-- DATASET follows --

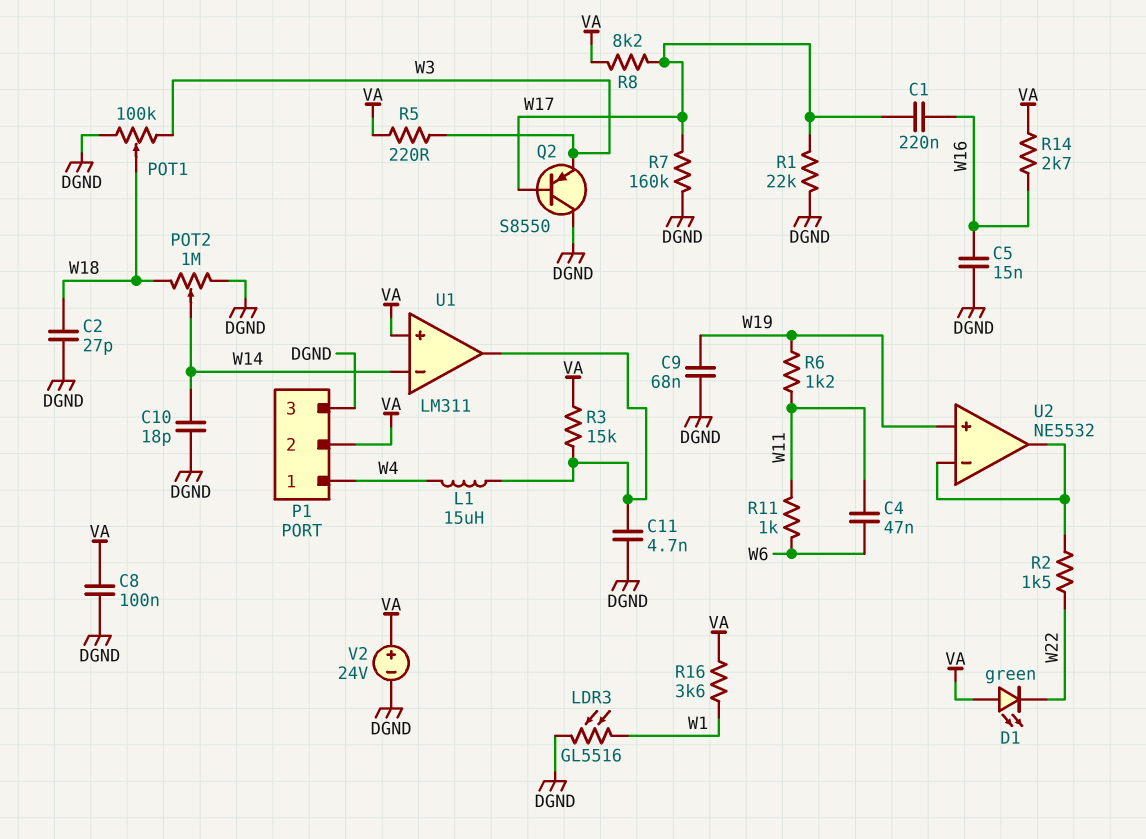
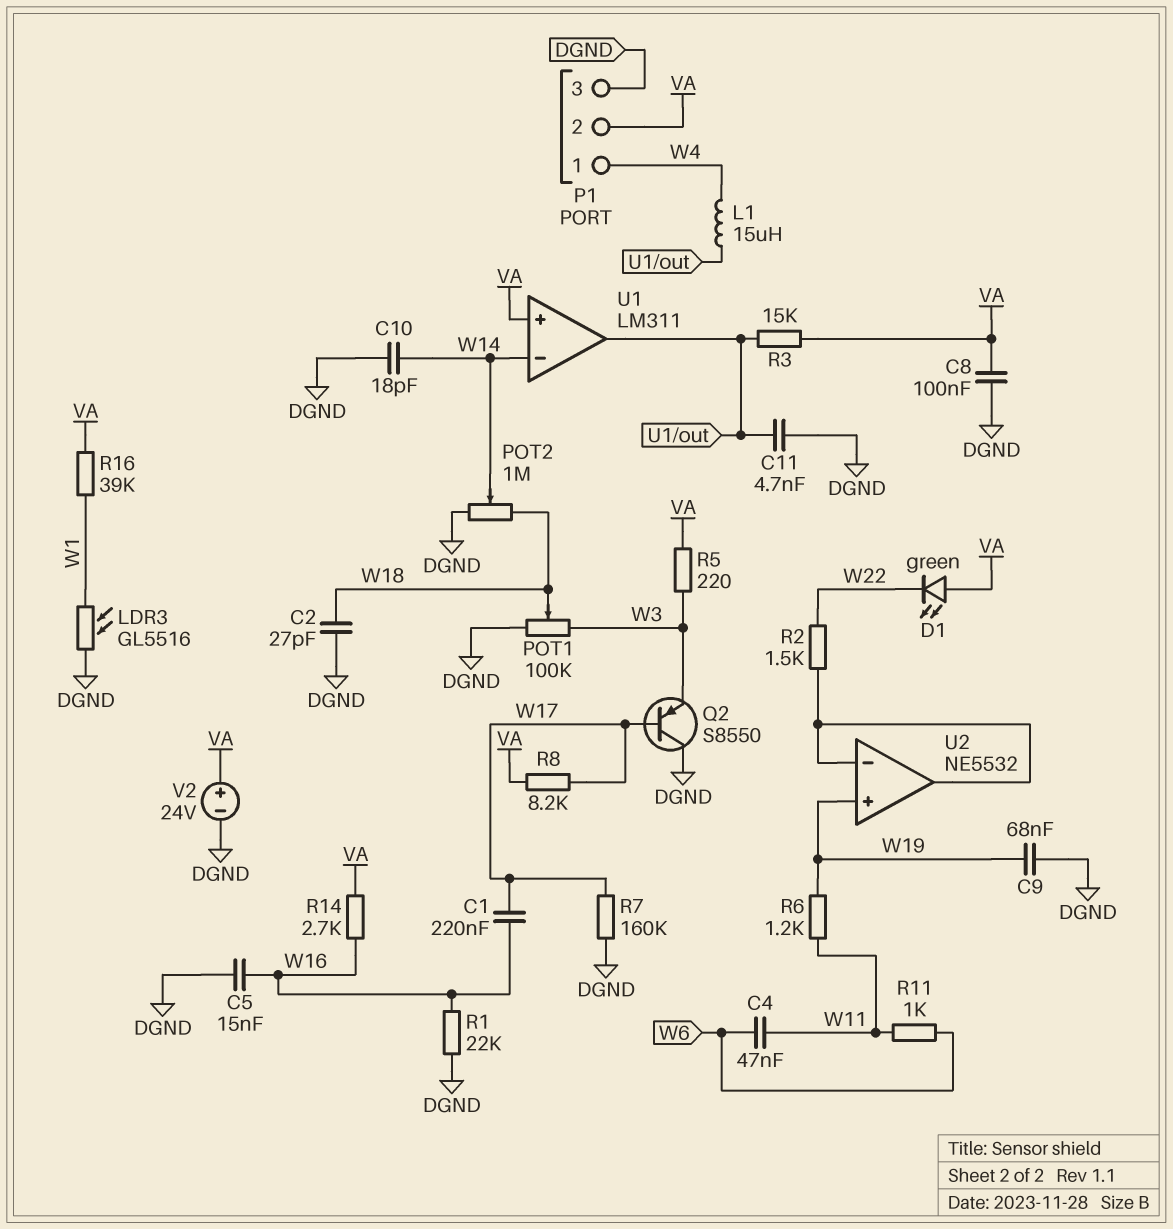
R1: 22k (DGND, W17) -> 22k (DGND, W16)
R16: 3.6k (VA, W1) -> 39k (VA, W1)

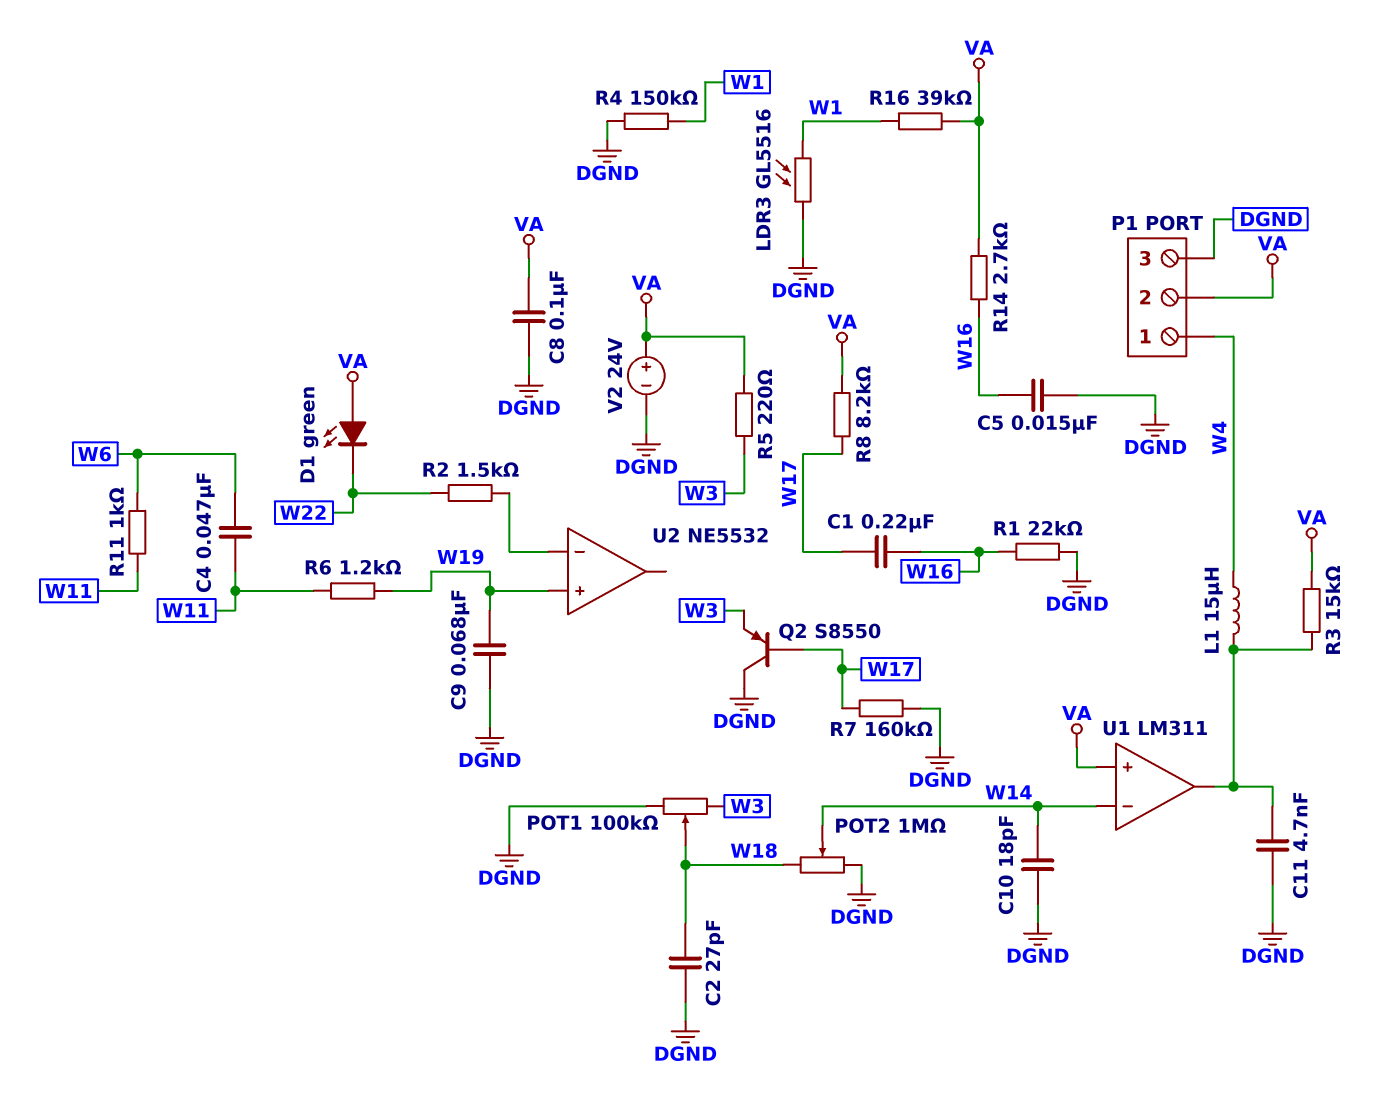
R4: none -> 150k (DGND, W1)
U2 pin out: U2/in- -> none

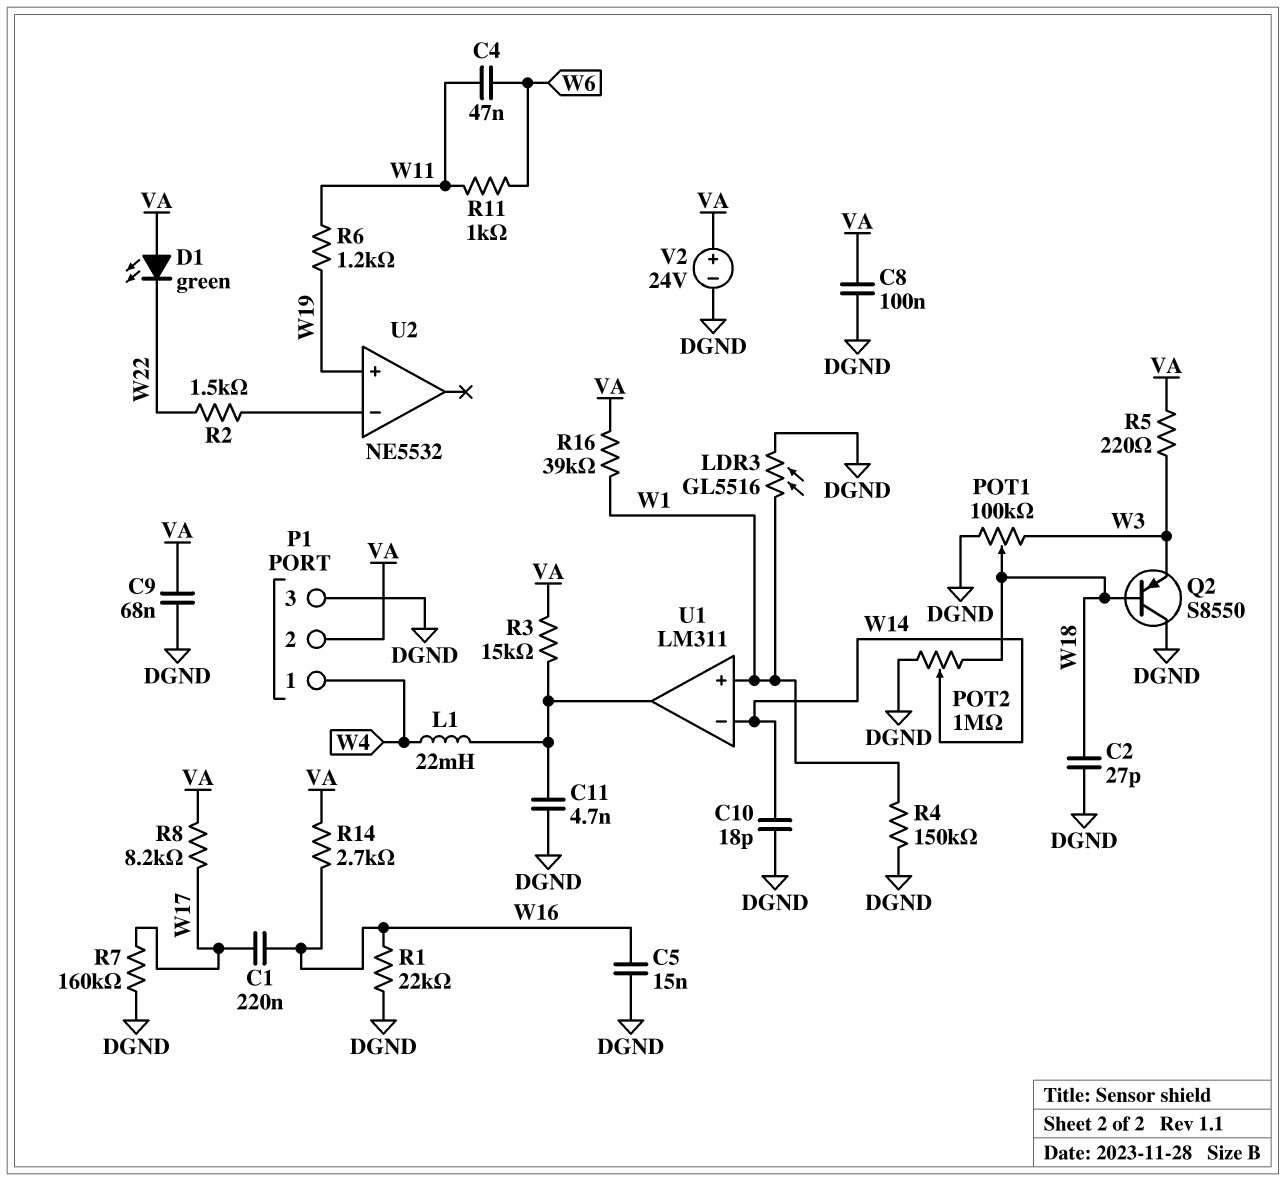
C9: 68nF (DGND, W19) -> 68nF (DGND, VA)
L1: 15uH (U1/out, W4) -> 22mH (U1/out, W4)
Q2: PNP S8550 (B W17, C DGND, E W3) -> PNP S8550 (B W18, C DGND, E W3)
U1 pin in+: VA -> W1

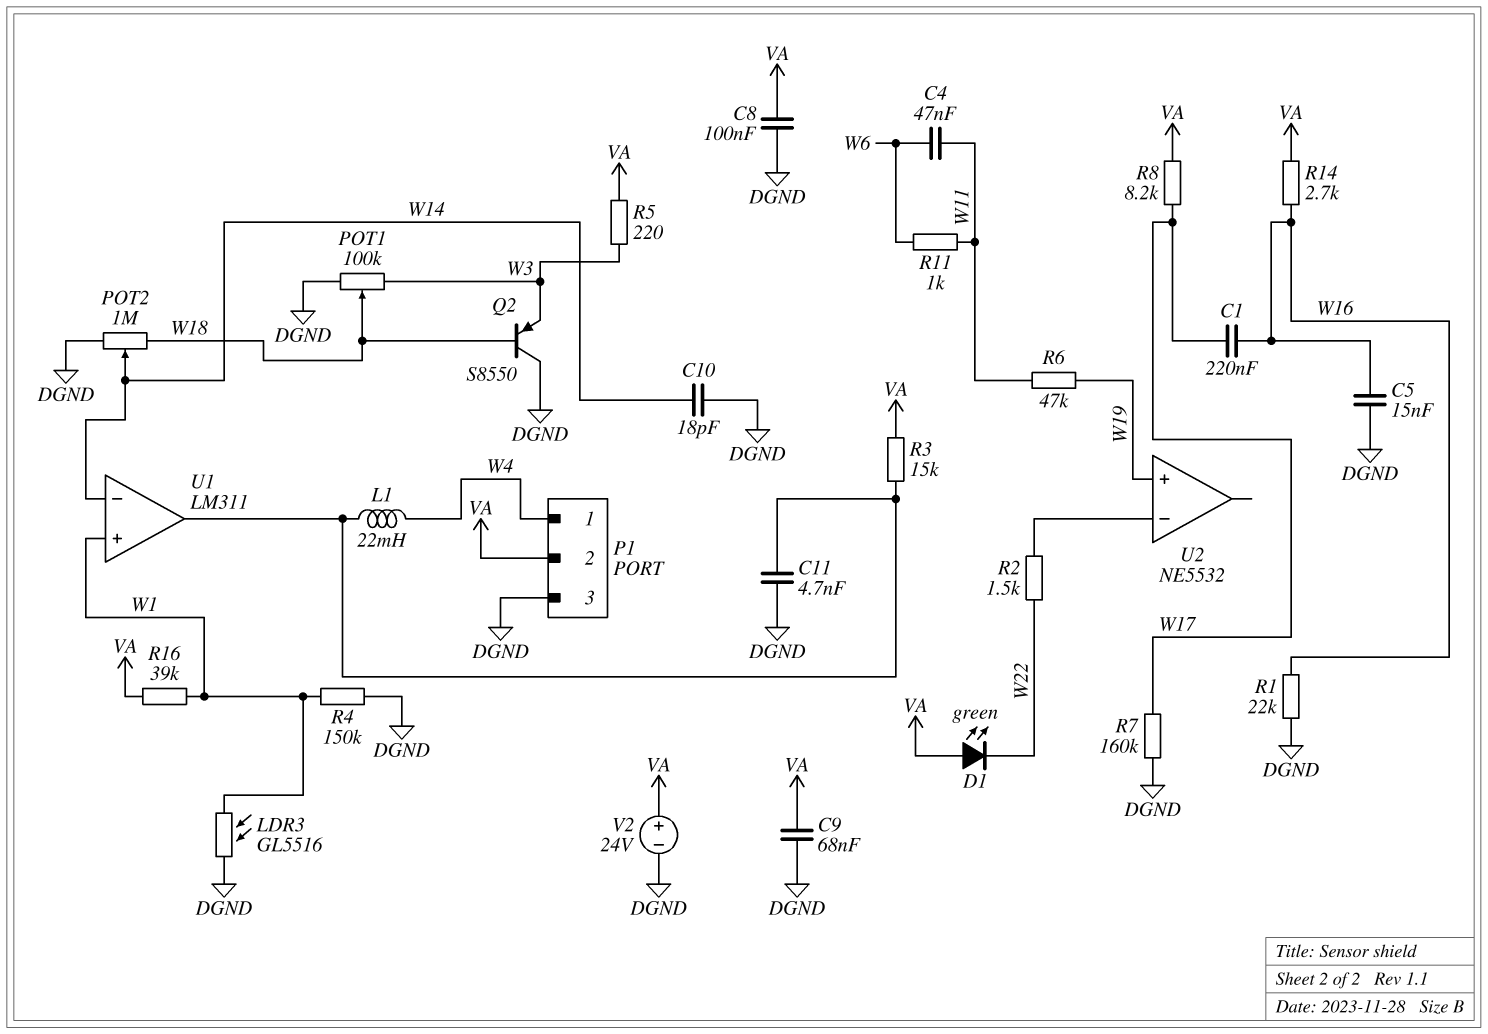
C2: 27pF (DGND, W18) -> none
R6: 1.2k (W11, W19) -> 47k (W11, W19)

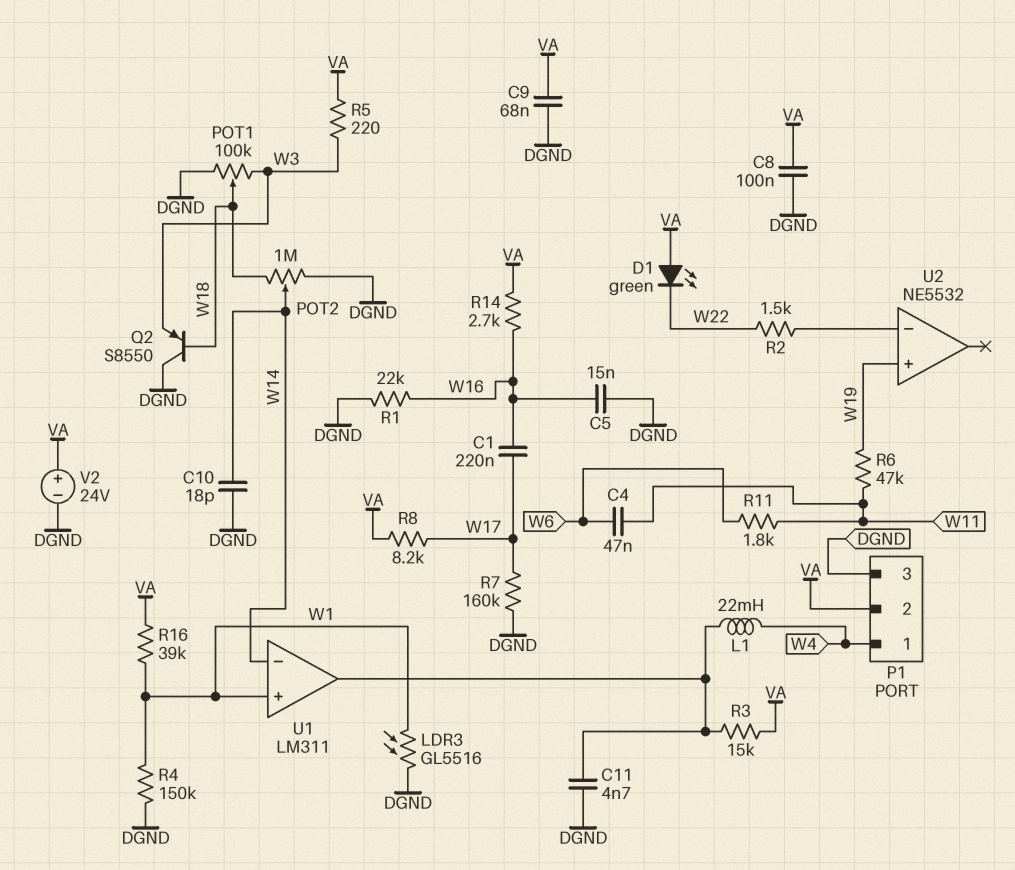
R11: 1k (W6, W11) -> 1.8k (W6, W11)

-- DATASET concluded --

▸ **ABOUT THIS EXERCISE**
Leaving out the pictures, reproduce the whole listing above exactly.

▸ **ANSWER SPACE**
R1: 22k (DGND, W17) -> 22k (DGND, W16)
R16: 3.6k (VA, W1) -> 39k (VA, W1)

R4: none -> 150k (DGND, W1)
U2 pin out: U2/in- -> none

C9: 68nF (DGND, W19) -> 68nF (DGND, VA)
L1: 15uH (U1/out, W4) -> 22mH (U1/out, W4)
Q2: PNP S8550 (B W17, C DGND, E W3) -> PNP S8550 (B W18, C DGND, E W3)
U1 pin in+: VA -> W1

C2: 27pF (DGND, W18) -> none
R6: 1.2k (W11, W19) -> 47k (W11, W19)

R11: 1k (W6, W11) -> 1.8k (W6, W11)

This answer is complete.